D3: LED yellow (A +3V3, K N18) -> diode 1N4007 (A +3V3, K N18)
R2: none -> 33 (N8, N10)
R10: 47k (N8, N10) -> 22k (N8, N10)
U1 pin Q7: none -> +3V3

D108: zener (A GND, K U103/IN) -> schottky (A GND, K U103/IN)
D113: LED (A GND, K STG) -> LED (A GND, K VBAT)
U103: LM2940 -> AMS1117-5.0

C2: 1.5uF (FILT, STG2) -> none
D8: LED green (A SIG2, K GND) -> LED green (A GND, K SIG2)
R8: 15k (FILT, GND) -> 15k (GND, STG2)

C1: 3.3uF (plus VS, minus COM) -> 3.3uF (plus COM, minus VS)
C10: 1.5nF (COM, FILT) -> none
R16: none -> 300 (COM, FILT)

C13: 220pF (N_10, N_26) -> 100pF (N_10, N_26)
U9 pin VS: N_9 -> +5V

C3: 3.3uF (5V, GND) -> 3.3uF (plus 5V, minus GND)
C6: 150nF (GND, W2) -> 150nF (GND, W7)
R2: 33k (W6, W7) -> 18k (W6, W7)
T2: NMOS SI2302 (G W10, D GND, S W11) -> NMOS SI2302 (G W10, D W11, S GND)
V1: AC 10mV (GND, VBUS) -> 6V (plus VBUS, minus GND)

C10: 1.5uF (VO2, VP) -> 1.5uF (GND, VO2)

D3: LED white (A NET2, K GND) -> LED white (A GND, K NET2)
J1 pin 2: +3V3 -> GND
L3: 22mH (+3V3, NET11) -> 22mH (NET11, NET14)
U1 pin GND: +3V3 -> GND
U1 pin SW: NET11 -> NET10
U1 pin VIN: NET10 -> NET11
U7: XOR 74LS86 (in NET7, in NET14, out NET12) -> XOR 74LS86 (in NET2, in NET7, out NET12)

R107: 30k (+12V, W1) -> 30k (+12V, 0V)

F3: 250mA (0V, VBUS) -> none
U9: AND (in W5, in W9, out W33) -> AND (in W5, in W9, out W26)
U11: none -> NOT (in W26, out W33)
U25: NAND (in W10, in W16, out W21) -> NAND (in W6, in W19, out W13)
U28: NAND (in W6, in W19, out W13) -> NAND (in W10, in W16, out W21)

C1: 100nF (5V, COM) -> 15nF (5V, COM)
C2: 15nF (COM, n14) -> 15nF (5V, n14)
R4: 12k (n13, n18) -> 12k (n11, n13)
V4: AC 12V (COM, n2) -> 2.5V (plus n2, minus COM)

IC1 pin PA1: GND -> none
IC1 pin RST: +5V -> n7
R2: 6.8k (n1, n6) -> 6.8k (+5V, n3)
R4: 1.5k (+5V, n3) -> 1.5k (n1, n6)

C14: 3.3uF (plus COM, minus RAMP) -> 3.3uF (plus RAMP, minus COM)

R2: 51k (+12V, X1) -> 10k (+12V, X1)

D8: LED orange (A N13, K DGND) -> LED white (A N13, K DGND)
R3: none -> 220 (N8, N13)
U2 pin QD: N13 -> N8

------------------------------------------------------------

Look above for the line with "R2: none -> 33 (N8, N10)" and the line with "T2: NMOS SI2302". Write out those two lines and all the lines between them, exactly, and no others.

*ANSWER TO THIS TASK*:
R2: none -> 33 (N8, N10)
R10: 47k (N8, N10) -> 22k (N8, N10)
U1 pin Q7: none -> +3V3

D108: zener (A GND, K U103/IN) -> schottky (A GND, K U103/IN)
D113: LED (A GND, K STG) -> LED (A GND, K VBAT)
U103: LM2940 -> AMS1117-5.0

C2: 1.5uF (FILT, STG2) -> none
D8: LED green (A SIG2, K GND) -> LED green (A GND, K SIG2)
R8: 15k (FILT, GND) -> 15k (GND, STG2)

C1: 3.3uF (plus VS, minus COM) -> 3.3uF (plus COM, minus VS)
C10: 1.5nF (COM, FILT) -> none
R16: none -> 300 (COM, FILT)

C13: 220pF (N_10, N_26) -> 100pF (N_10, N_26)
U9 pin VS: N_9 -> +5V

C3: 3.3uF (5V, GND) -> 3.3uF (plus 5V, minus GND)
C6: 150nF (GND, W2) -> 150nF (GND, W7)
R2: 33k (W6, W7) -> 18k (W6, W7)
T2: NMOS SI2302 (G W10, D GND, S W11) -> NMOS SI2302 (G W10, D W11, S GND)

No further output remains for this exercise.